- _Exercise aim_:
Repeat word for word the lines in the items below, beginning with the line that contains "From a real-world" and continuing through the line that contains "Is velvet textured".

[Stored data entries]

>>

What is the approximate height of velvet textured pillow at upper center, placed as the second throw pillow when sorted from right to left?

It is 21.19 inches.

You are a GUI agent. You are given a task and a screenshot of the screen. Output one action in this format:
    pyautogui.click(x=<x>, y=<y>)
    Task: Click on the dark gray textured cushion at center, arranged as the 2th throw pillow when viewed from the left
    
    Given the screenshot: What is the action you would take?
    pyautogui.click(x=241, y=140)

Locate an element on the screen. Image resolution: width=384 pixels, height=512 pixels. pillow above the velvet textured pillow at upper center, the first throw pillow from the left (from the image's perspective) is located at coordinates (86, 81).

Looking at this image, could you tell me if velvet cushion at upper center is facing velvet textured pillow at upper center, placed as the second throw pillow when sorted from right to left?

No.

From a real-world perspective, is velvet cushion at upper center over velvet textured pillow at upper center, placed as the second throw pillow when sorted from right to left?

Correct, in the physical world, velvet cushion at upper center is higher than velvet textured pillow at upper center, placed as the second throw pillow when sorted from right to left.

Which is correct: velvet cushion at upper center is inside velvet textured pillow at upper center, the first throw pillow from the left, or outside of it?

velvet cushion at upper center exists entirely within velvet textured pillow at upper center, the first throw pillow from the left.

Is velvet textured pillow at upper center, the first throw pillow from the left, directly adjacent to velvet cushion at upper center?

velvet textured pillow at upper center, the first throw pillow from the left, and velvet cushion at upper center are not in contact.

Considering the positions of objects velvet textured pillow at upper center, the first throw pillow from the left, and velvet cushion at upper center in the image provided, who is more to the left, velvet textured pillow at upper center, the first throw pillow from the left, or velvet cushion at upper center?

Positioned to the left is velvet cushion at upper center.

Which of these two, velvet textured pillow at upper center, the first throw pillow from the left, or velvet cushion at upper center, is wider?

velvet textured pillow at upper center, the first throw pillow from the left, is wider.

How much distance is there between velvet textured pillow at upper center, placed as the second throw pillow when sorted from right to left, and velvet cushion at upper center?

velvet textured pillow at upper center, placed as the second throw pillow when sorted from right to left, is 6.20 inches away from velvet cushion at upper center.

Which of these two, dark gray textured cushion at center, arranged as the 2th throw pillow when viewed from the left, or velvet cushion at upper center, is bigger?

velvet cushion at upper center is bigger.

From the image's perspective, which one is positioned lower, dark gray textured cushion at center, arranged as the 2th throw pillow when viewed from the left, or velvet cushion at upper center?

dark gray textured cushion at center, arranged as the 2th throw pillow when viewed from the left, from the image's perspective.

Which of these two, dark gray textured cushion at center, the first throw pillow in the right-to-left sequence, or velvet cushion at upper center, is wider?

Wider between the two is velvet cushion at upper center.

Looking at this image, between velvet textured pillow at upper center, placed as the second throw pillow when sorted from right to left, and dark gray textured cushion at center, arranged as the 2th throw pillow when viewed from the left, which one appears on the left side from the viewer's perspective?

<<

- _Answer for the task_:
From a real-world perspective, is velvet cushion at upper center over velvet textured pillow at upper center, placed as the second throw pillow when sorted from right to left?

Correct, in the physical world, velvet cushion at upper center is higher than velvet textured pillow at upper center, placed as the second throw pillow when sorted from right to left.

Which is correct: velvet cushion at upper center is inside velvet textured pillow at upper center, the first throw pillow from the left, or outside of it?

velvet cushion at upper center exists entirely within velvet textured pillow at upper center, the first throw pillow from the left.

Is velvet textured pillow at upper center, the first throw pillow from the left, directly adjacent to velvet cushion at upper center?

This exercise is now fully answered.